### [ASSIGNED TASK]
Under this line is a listing; return exactly the lines starting at the one with "KEYS pin K2: A2 -> RX" and running down to the one with "KEYS pin K3: 3 -> 15", and leave out its pictures.
>>>>>
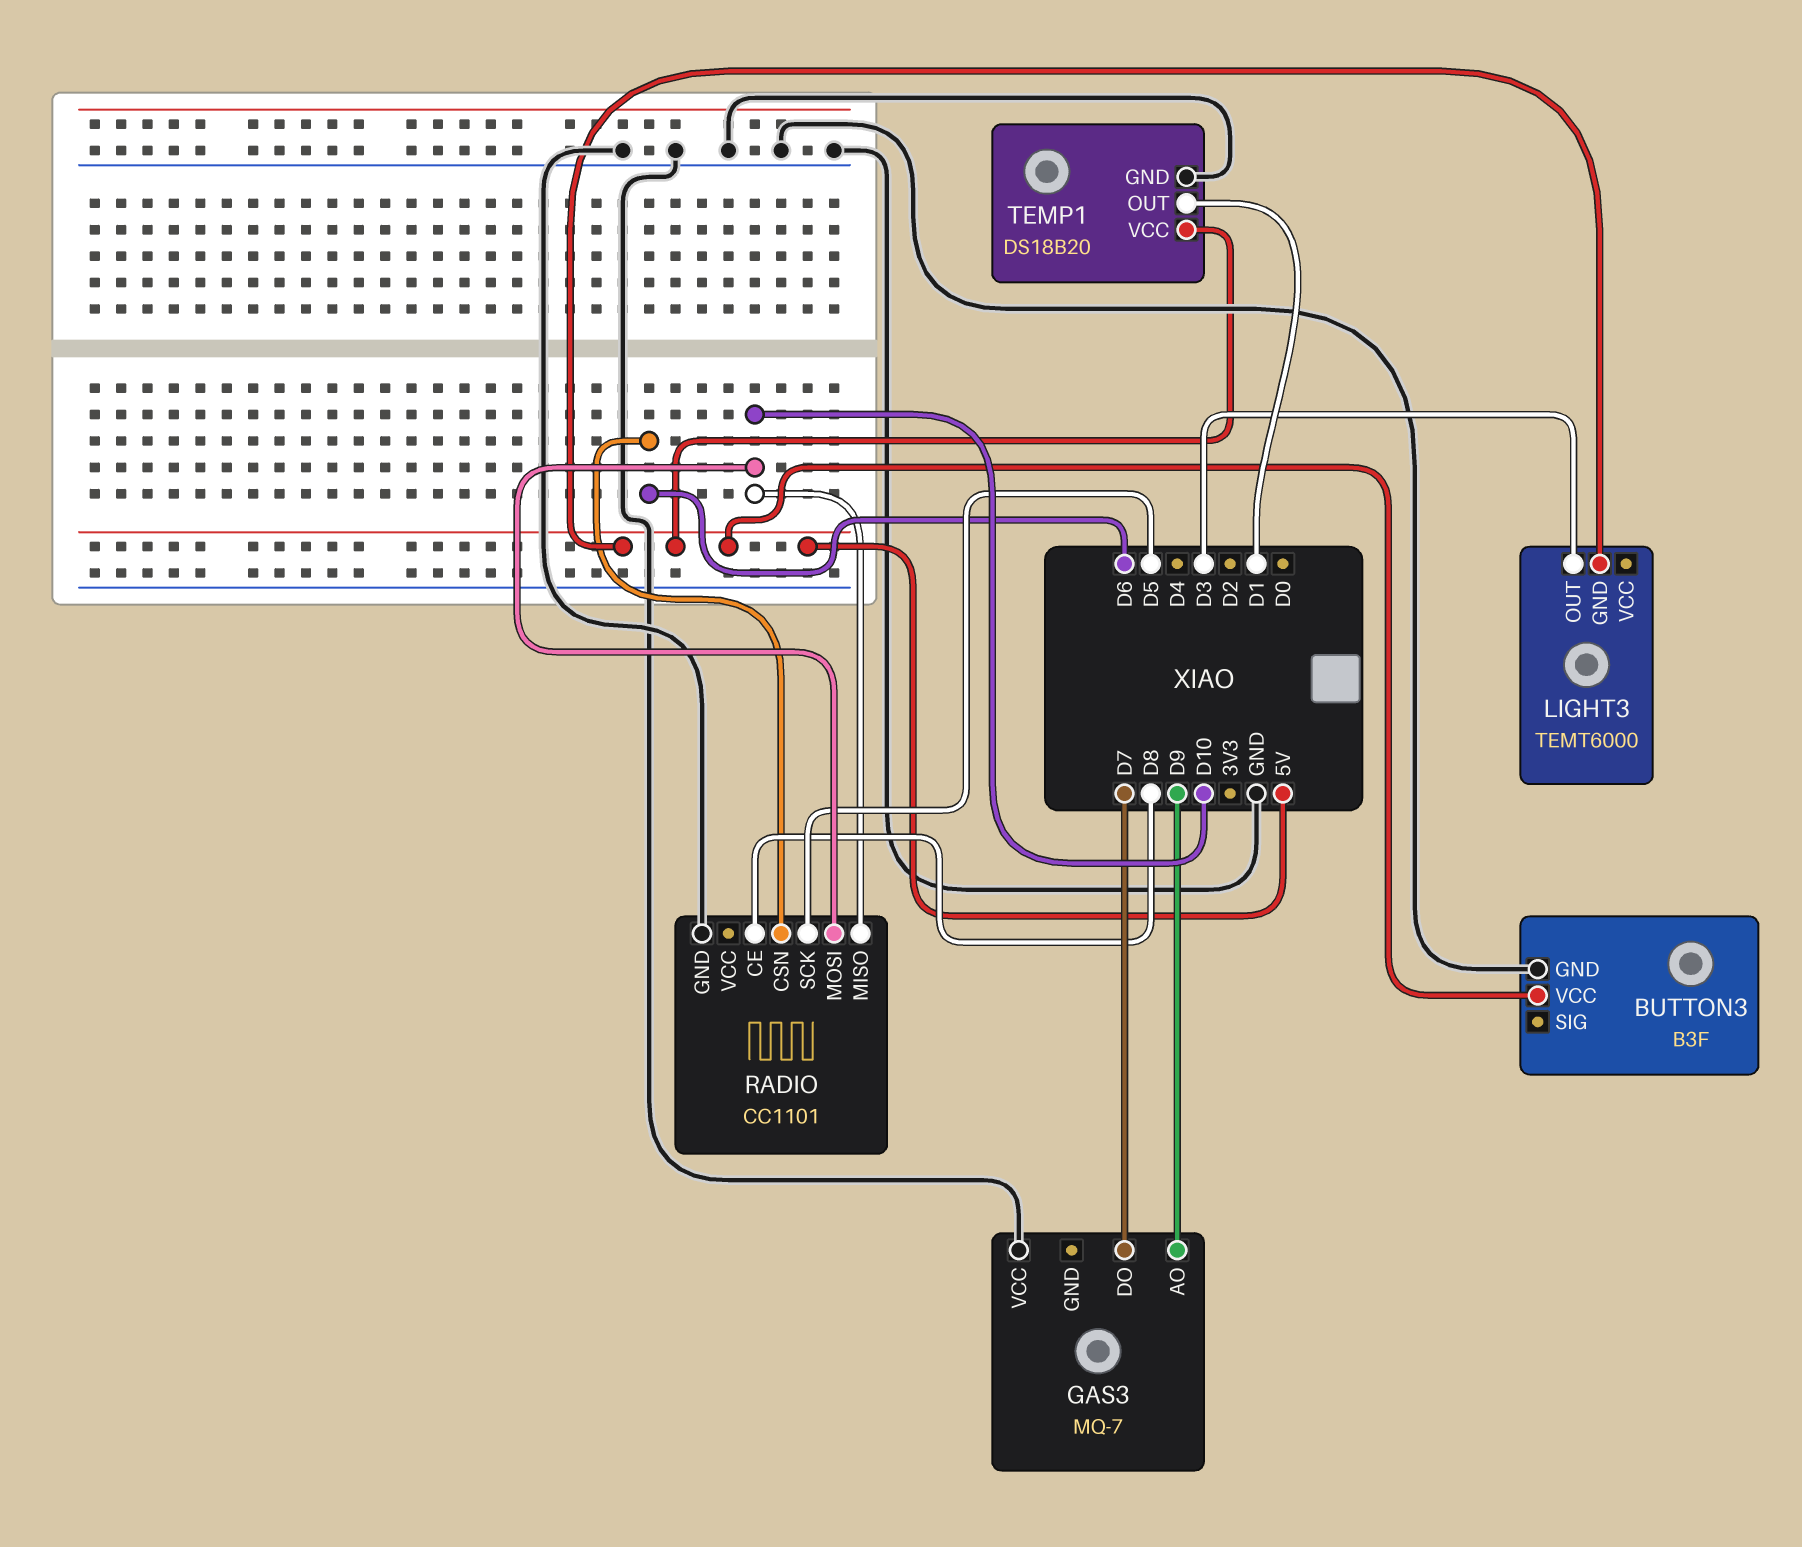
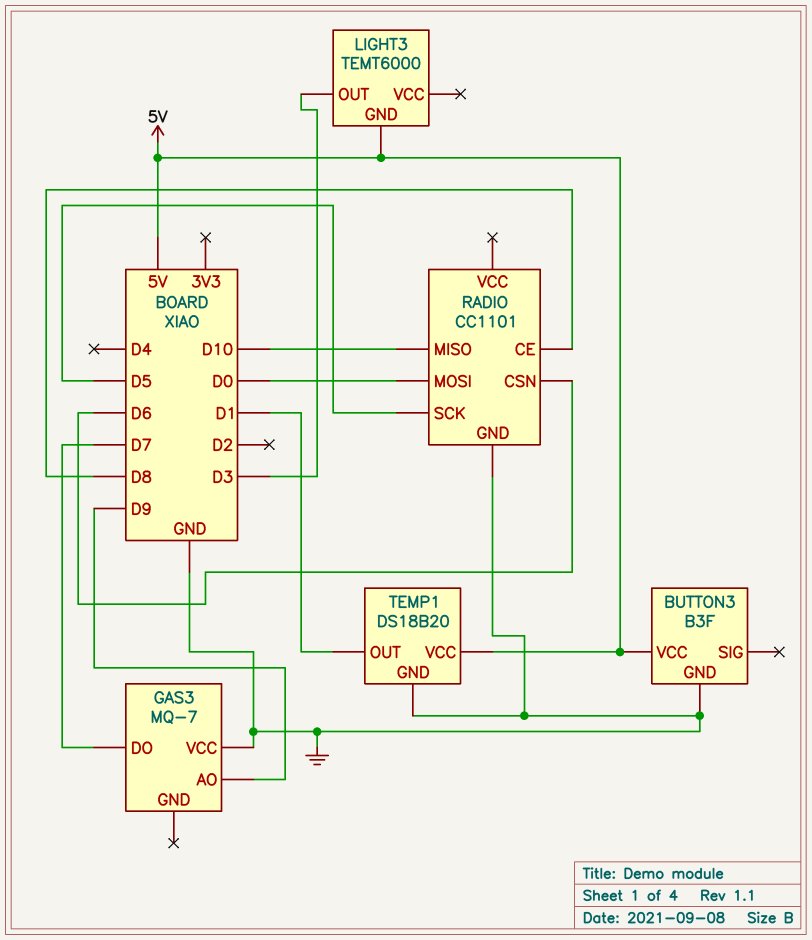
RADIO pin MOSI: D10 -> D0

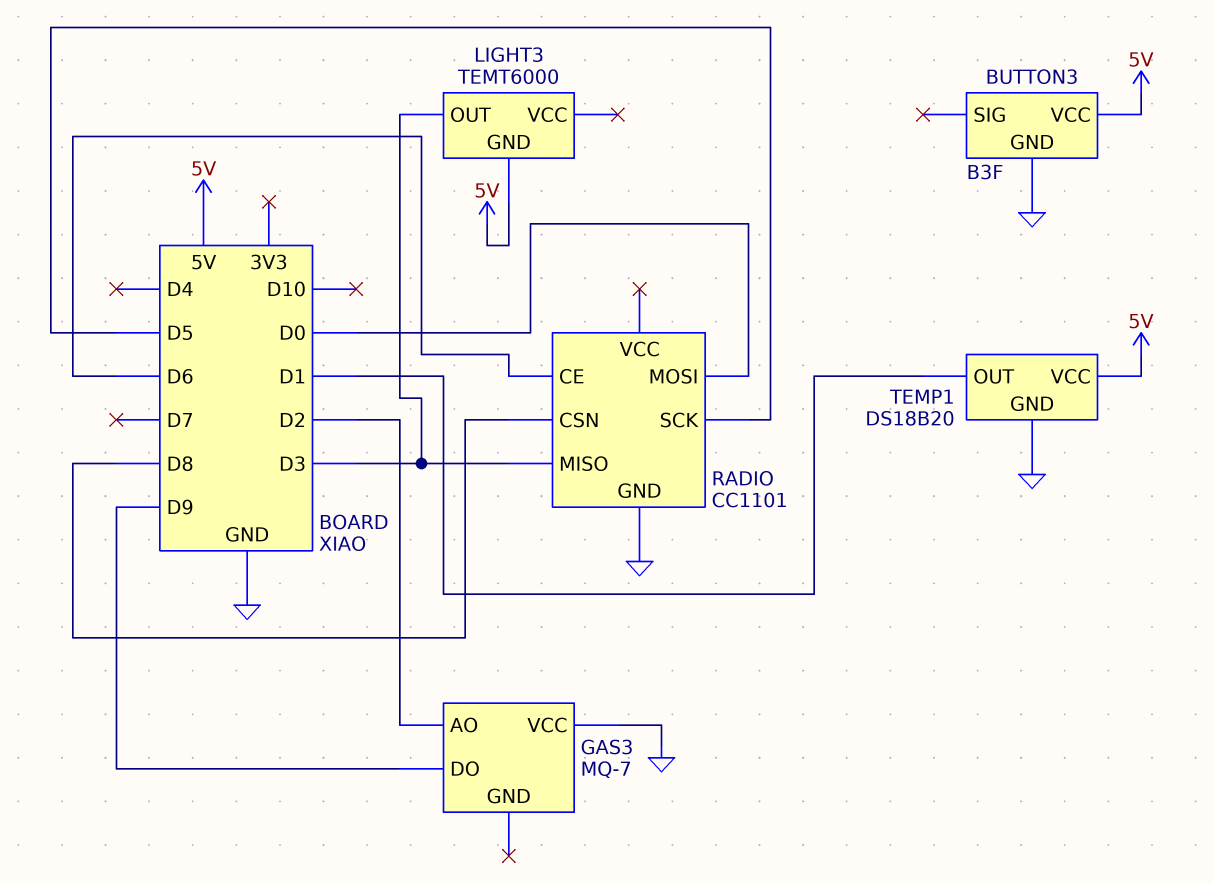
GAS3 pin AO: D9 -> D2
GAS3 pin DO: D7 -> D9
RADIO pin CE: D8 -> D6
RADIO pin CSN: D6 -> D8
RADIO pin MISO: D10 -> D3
<<<<<
>>>>>
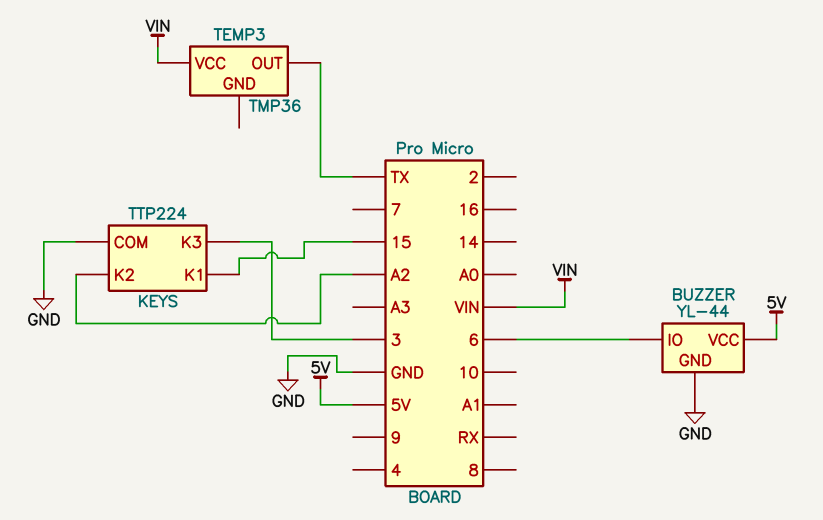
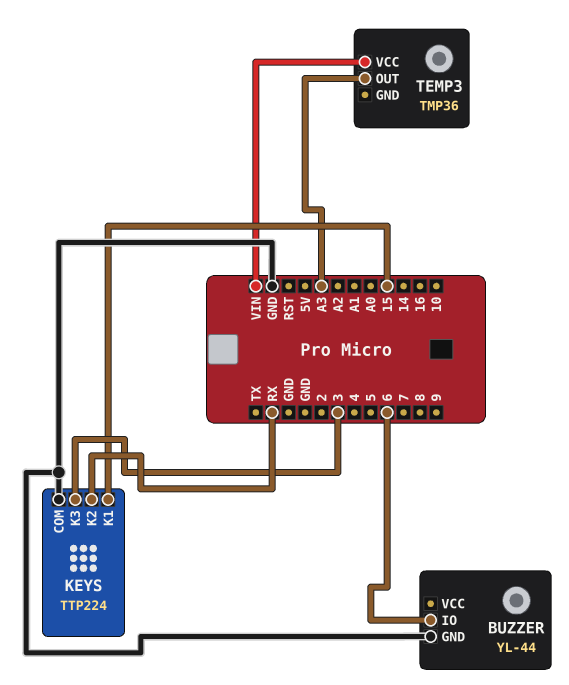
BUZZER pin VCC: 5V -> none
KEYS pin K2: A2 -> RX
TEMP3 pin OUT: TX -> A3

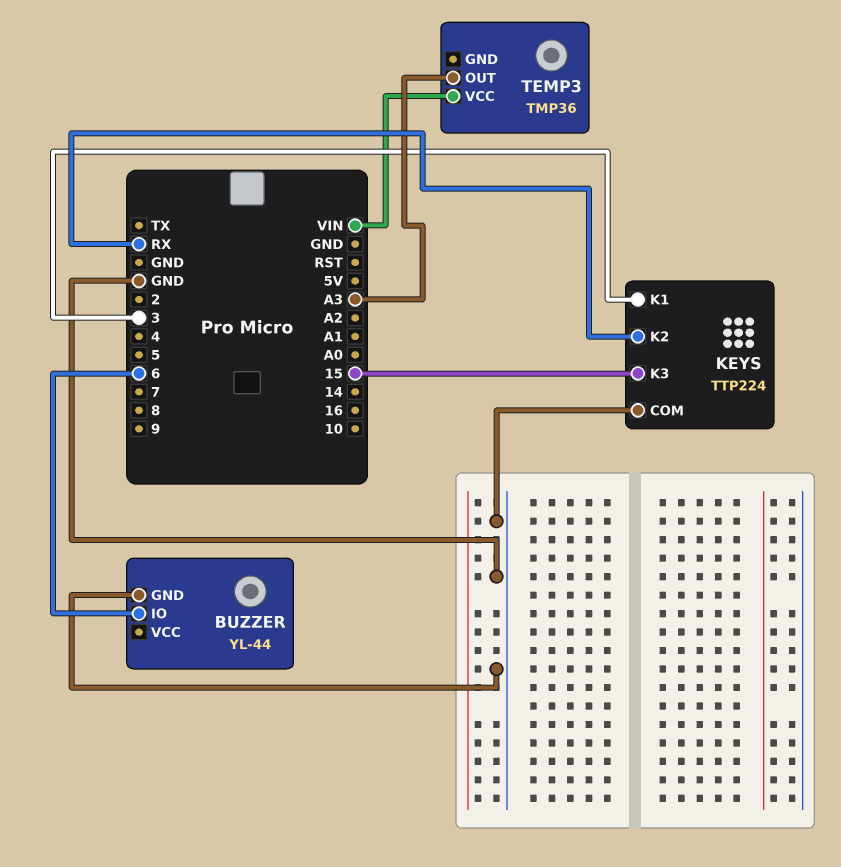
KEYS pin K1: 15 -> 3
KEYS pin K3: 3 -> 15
<<<<<
### [EXERCISE RESPONSE]
KEYS pin K2: A2 -> RX
TEMP3 pin OUT: TX -> A3

KEYS pin K1: 15 -> 3
KEYS pin K3: 3 -> 15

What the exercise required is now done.